**Task directions:** Output each entry in full so that the result matches the data exactly.

**Information:**
⟨

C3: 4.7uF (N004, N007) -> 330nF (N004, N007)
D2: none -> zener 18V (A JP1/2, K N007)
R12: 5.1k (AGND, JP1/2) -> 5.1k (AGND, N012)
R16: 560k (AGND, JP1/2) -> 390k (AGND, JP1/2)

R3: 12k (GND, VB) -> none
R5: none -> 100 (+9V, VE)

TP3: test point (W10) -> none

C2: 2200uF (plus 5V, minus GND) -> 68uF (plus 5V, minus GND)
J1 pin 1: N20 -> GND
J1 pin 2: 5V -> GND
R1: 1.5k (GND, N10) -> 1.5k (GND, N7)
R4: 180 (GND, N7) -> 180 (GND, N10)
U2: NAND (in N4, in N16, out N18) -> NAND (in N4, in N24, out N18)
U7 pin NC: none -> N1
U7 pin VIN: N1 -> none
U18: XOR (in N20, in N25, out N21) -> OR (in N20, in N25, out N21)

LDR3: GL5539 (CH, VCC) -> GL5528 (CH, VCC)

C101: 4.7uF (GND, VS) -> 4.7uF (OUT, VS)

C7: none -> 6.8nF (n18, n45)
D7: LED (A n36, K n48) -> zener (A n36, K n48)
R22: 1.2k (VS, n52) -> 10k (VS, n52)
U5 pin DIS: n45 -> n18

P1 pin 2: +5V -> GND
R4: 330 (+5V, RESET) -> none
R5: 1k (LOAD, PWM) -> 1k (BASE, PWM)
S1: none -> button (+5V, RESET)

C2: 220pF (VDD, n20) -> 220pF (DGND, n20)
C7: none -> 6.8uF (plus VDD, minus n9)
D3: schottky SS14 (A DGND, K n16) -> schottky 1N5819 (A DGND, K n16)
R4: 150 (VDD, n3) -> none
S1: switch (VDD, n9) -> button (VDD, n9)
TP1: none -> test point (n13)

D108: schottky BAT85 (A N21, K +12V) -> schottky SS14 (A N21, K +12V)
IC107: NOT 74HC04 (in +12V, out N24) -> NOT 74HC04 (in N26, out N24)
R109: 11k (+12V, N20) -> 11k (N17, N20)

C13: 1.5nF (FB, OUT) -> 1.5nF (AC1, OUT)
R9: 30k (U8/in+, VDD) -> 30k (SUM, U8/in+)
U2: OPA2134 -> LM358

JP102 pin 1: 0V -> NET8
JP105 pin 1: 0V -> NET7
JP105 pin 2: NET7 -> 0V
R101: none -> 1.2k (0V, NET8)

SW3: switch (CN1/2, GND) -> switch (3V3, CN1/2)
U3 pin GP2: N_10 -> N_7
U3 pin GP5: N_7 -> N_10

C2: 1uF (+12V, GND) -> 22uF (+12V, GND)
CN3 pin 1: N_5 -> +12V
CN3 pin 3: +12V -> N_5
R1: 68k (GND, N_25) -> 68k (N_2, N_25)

⟩

**Response box:**
C3: 4.7uF (N004, N007) -> 330nF (N004, N007)
D2: none -> zener 18V (A JP1/2, K N007)
R12: 5.1k (AGND, JP1/2) -> 5.1k (AGND, N012)
R16: 560k (AGND, JP1/2) -> 390k (AGND, JP1/2)

R3: 12k (GND, VB) -> none
R5: none -> 100 (+9V, VE)

TP3: test point (W10) -> none

C2: 2200uF (plus 5V, minus GND) -> 68uF (plus 5V, minus GND)
J1 pin 1: N20 -> GND
J1 pin 2: 5V -> GND
R1: 1.5k (GND, N10) -> 1.5k (GND, N7)
R4: 180 (GND, N7) -> 180 (GND, N10)
U2: NAND (in N4, in N16, out N18) -> NAND (in N4, in N24, out N18)
U7 pin NC: none -> N1
U7 pin VIN: N1 -> none
U18: XOR (in N20, in N25, out N21) -> OR (in N20, in N25, out N21)

LDR3: GL5539 (CH, VCC) -> GL5528 (CH, VCC)

C101: 4.7uF (GND, VS) -> 4.7uF (OUT, VS)

C7: none -> 6.8nF (n18, n45)
D7: LED (A n36, K n48) -> zener (A n36, K n48)
R22: 1.2k (VS, n52) -> 10k (VS, n52)
U5 pin DIS: n45 -> n18

P1 pin 2: +5V -> GND
R4: 330 (+5V, RESET) -> none
R5: 1k (LOAD, PWM) -> 1k (BASE, PWM)
S1: none -> button (+5V, RESET)

C2: 220pF (VDD, n20) -> 220pF (DGND, n20)
C7: none -> 6.8uF (plus VDD, minus n9)
D3: schottky SS14 (A DGND, K n16) -> schottky 1N5819 (A DGND, K n16)
R4: 150 (VDD, n3) -> none
S1: switch (VDD, n9) -> button (VDD, n9)
TP1: none -> test point (n13)

D108: schottky BAT85 (A N21, K +12V) -> schottky SS14 (A N21, K +12V)
IC107: NOT 74HC04 (in +12V, out N24) -> NOT 74HC04 (in N26, out N24)
R109: 11k (+12V, N20) -> 11k (N17, N20)

C13: 1.5nF (FB, OUT) -> 1.5nF (AC1, OUT)
R9: 30k (U8/in+, VDD) -> 30k (SUM, U8/in+)
U2: OPA2134 -> LM358

JP102 pin 1: 0V -> NET8
JP105 pin 1: 0V -> NET7
JP105 pin 2: NET7 -> 0V
R101: none -> 1.2k (0V, NET8)

SW3: switch (CN1/2, GND) -> switch (3V3, CN1/2)
U3 pin GP2: N_10 -> N_7
U3 pin GP5: N_7 -> N_10

C2: 1uF (+12V, GND) -> 22uF (+12V, GND)
CN3 pin 1: N_5 -> +12V
CN3 pin 3: +12V -> N_5
R1: 68k (GND, N_25) -> 68k (N_2, N_25)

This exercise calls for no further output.